[Stored items from a collection]
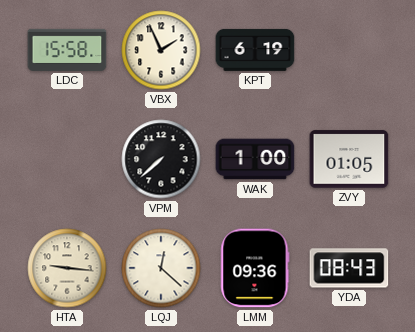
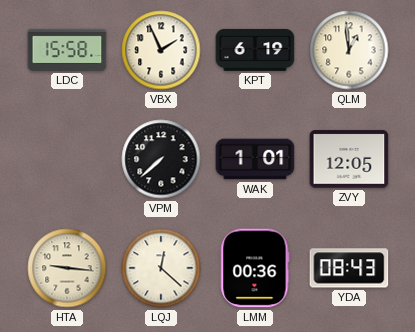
QLM: none -> 12:59
WAK: 1:00 -> 1:01
ZVY: 01:05 -> 12:05
LMM: 09:36 -> 00:36
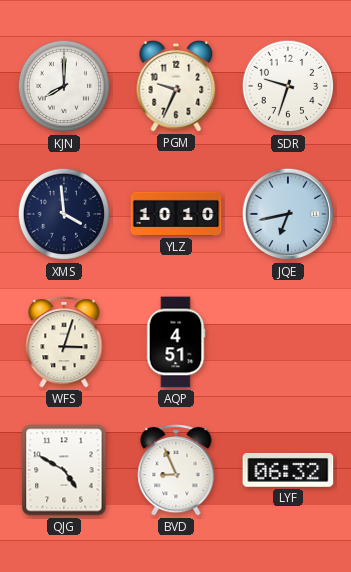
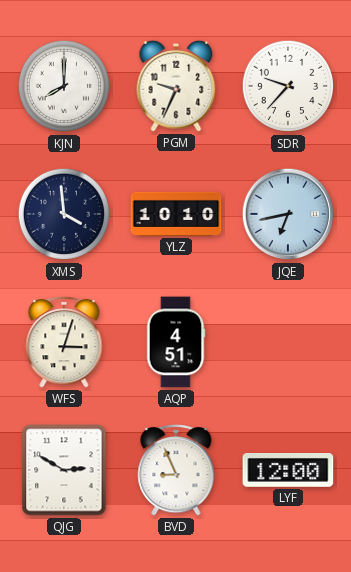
SDR: 9:33 -> 9:37
QJG: 4:50 -> 2:50
LYF: 06:32 -> 12:00
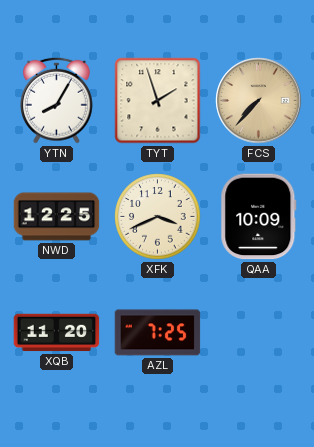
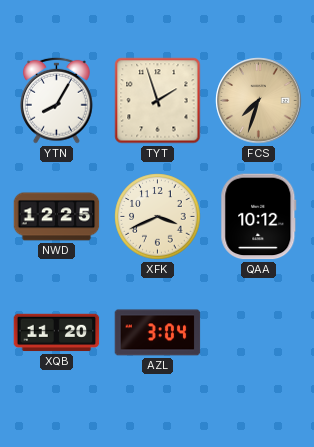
FCS: 7:37 -> 7:33
QAA: 10:09 -> 10:12
AZL: 7:25 -> 3:04
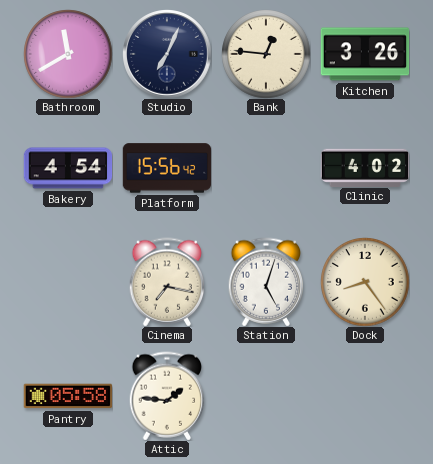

## Work to complete
Rewrite the lines of the material with every "none" changed to "unset", keeping everything else the same, and omit the pictures from your answer.

## Answer to the problem
QLM: unset -> 12:59
WAK: 1:00 -> 1:01
ZVY: 01:05 -> 12:05
LMM: 09:36 -> 00:36
SDR: 9:33 -> 9:37
QJG: 4:50 -> 2:50
LYF: 06:32 -> 12:00
FCS: 7:37 -> 7:33
QAA: 10:09 -> 10:12
AZL: 7:25 -> 3:04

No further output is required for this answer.